WORK REQUIRED ->
Repeat all of the records word for word, but skip any picture.

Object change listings
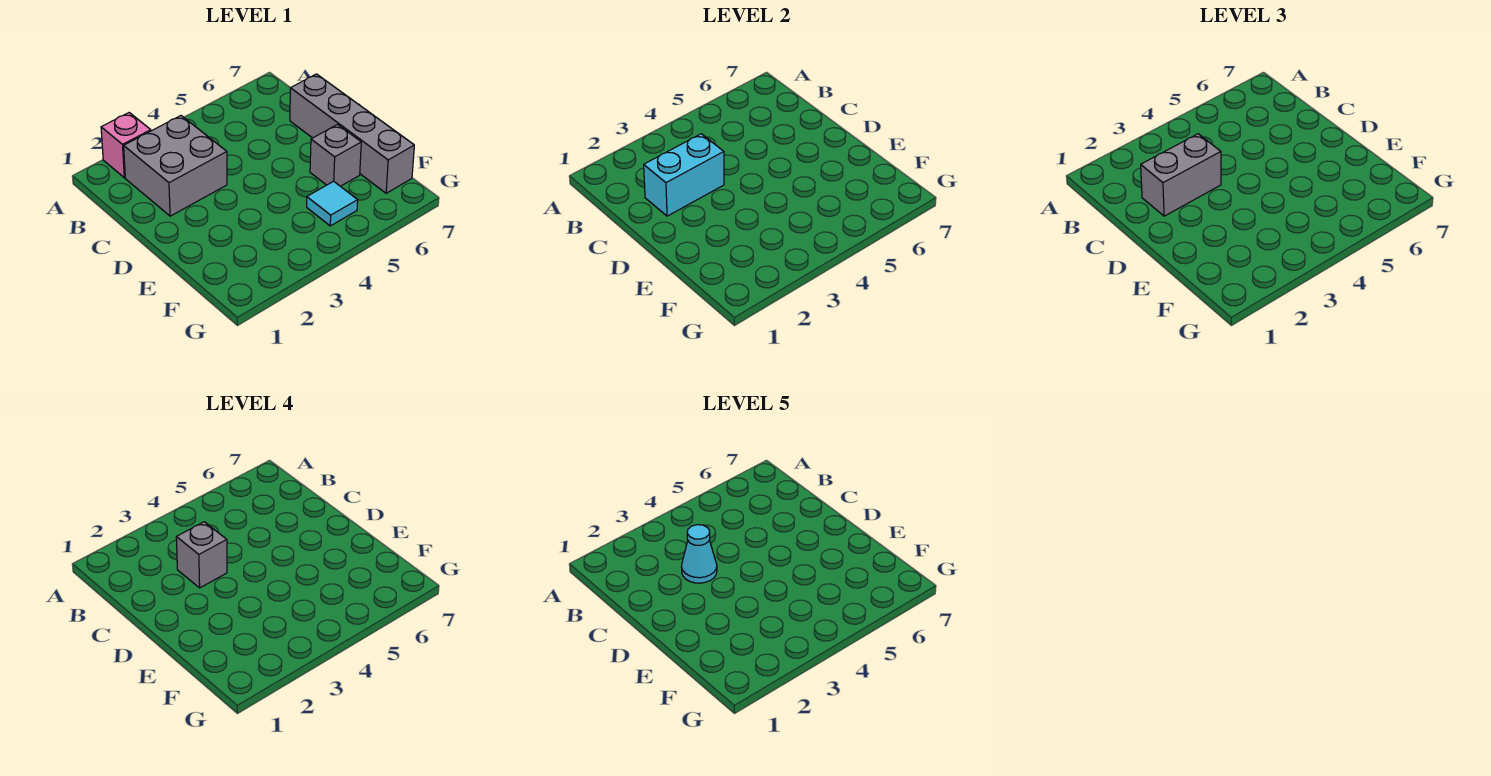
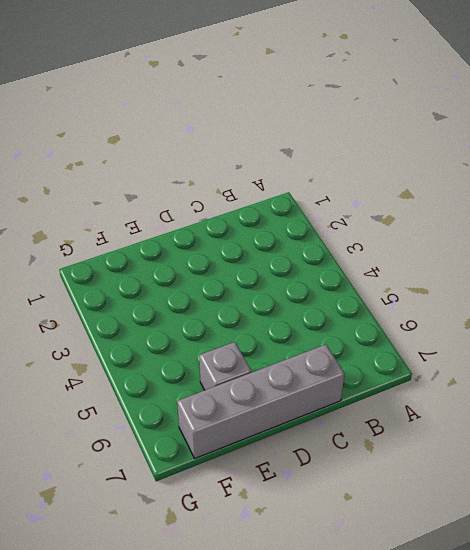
none -> pink brick A2 level 1
none -> grey brick B2:C3 level 1

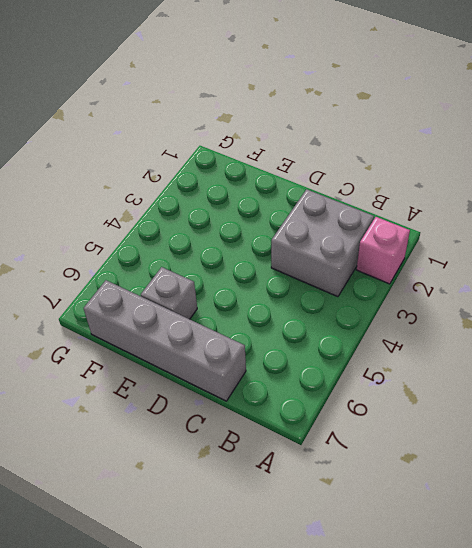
none -> cyan tile F5 level 1
none -> cyan brick C2:C3 level 2

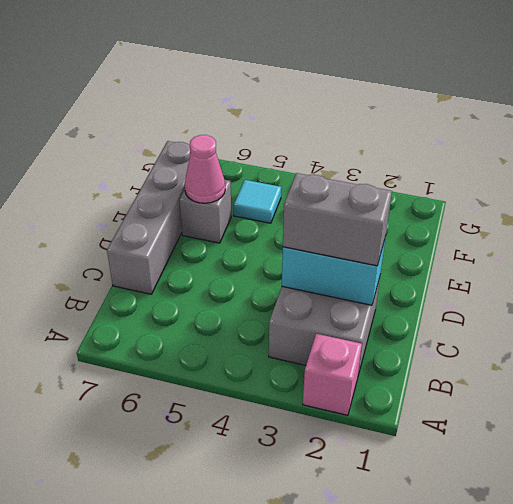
pink cone E6 level 2 -> none
none -> grey brick C3 level 4
none -> cyan cone C3 level 5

FINISHED EXERCISE ->
none -> pink brick A2 level 1
none -> grey brick B2:C3 level 1

none -> cyan tile F5 level 1
none -> cyan brick C2:C3 level 2

pink cone E6 level 2 -> none
none -> grey brick C3 level 4
none -> cyan cone C3 level 5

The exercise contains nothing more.